Your task
Your answer must be an exact copy of the listing, with the images left out.
Data excerpts below:
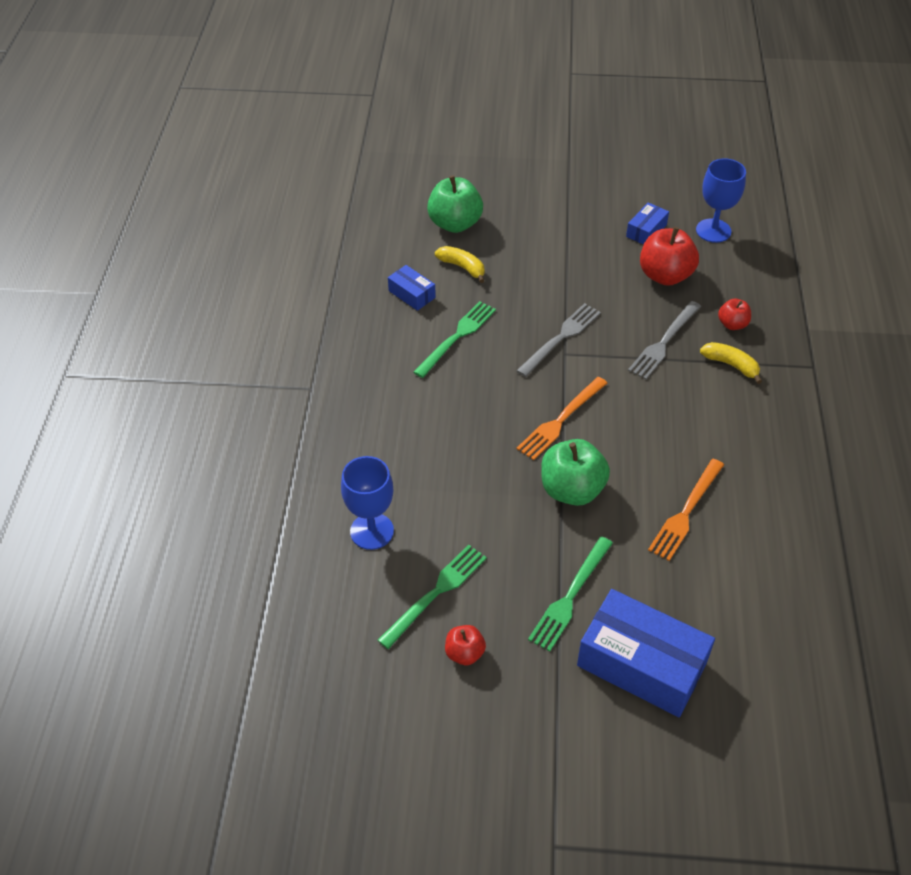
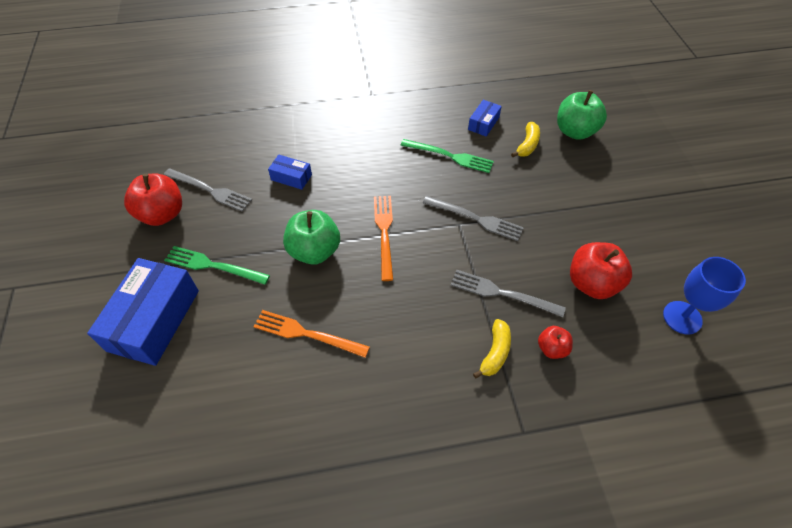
camera: 75 degrees right, 5 degrees up
(372, 531) = (257, 149): blue goblet -> none
(436, 593) = (210, 190): green fork -> grey fork
(464, 653) = (162, 214): red apple -> red apple, size x1.85
(560, 420) = (384, 233): orange fork -> orange fork turned 60 degrees clockwise
(646, 231) = (646, 260): blue box -> blue box (291, 177)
End of Data excerpts.
Your response
camera: 75 degrees right, 5 degrees up
(372, 531) = (257, 149): blue goblet -> none
(436, 593) = (210, 190): green fork -> grey fork
(464, 653) = (162, 214): red apple -> red apple, size x1.85
(560, 420) = (384, 233): orange fork -> orange fork turned 60 degrees clockwise
(646, 231) = (646, 260): blue box -> blue box (291, 177)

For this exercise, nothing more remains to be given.